» What is required:
Return the lines from the line containing "C10: 150nF (GND, VSW) -> 1nF (GND, VSW)" through the last line of the material below, exactly as they appear and with no others.

» Data for analysis:
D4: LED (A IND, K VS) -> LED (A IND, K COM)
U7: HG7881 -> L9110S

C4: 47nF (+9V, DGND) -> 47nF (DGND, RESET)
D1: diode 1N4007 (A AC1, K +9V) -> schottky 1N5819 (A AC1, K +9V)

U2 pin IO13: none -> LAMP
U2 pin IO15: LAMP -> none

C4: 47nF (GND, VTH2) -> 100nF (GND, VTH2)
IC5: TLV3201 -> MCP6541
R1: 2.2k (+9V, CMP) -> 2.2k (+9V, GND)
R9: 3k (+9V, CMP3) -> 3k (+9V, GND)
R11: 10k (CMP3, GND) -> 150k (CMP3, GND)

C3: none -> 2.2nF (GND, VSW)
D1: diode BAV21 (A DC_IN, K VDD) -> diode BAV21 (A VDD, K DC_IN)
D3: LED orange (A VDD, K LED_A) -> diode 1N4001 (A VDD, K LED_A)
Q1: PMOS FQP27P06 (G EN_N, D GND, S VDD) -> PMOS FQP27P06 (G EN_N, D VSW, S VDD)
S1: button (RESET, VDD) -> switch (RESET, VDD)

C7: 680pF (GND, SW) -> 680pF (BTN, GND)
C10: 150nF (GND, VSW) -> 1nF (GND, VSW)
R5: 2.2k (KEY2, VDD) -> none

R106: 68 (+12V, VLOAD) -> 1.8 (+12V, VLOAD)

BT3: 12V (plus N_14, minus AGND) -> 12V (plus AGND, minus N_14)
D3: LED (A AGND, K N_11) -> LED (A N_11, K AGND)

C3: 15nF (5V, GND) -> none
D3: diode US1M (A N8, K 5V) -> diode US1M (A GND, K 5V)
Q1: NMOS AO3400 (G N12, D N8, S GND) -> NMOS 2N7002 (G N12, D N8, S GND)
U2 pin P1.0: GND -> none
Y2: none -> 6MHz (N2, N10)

» Worked solution:
C10: 150nF (GND, VSW) -> 1nF (GND, VSW)
R5: 2.2k (KEY2, VDD) -> none

R106: 68 (+12V, VLOAD) -> 1.8 (+12V, VLOAD)

BT3: 12V (plus N_14, minus AGND) -> 12V (plus AGND, minus N_14)
D3: LED (A AGND, K N_11) -> LED (A N_11, K AGND)

C3: 15nF (5V, GND) -> none
D3: diode US1M (A N8, K 5V) -> diode US1M (A GND, K 5V)
Q1: NMOS AO3400 (G N12, D N8, S GND) -> NMOS 2N7002 (G N12, D N8, S GND)
U2 pin P1.0: GND -> none
Y2: none -> 6MHz (N2, N10)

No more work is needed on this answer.